▸ Your objective:
Report every line from the material that contains the word "headphones".

▸ Records for the exercise:

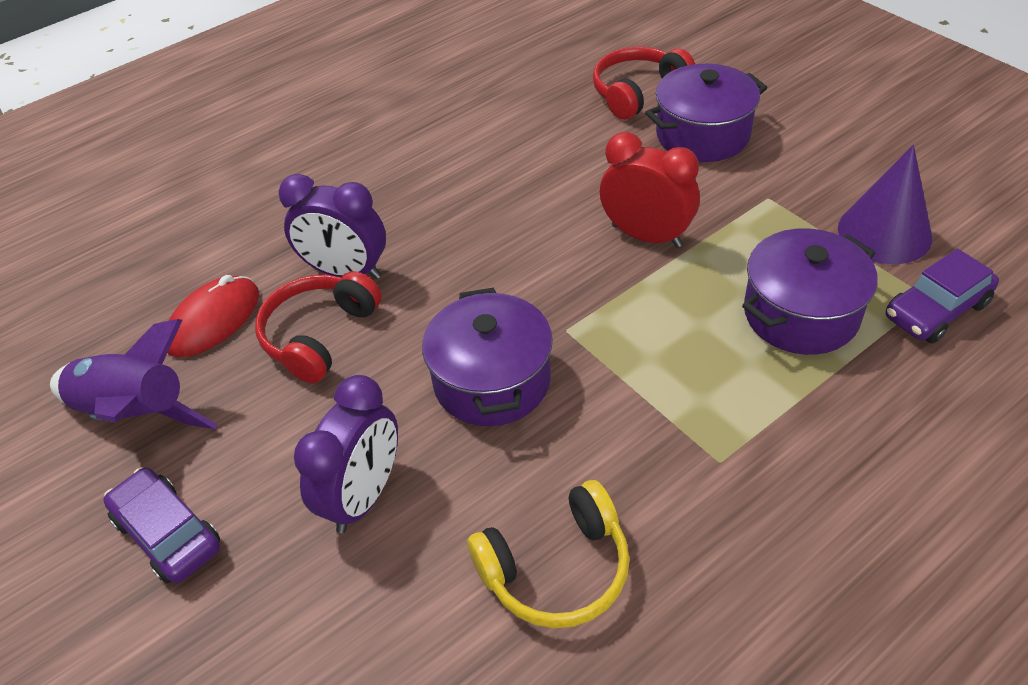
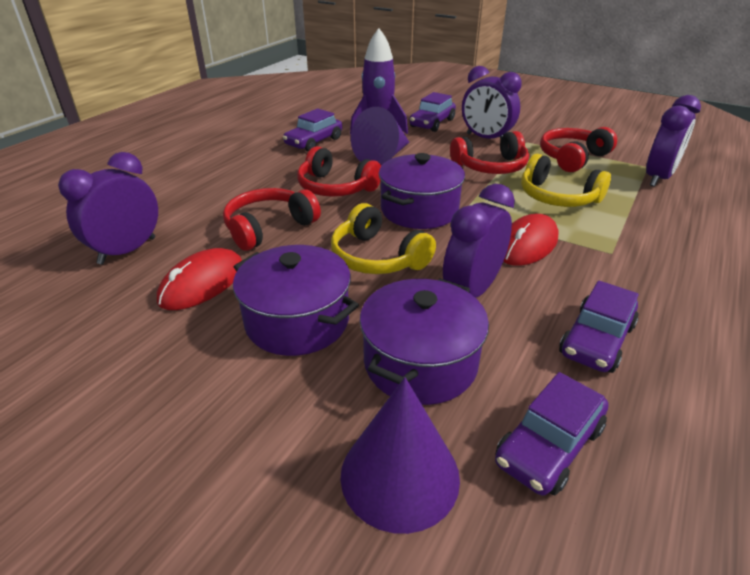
purple car: 2 -> 4
purple clock: 2 -> 4
purple cone: 1 -> 2
red clock: 1 -> 0
red headphones: 2 -> 4
red mouse: 1 -> 2
yellow headphones: 1 -> 2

▸ Result:
red headphones: 2 -> 4
yellow headphones: 1 -> 2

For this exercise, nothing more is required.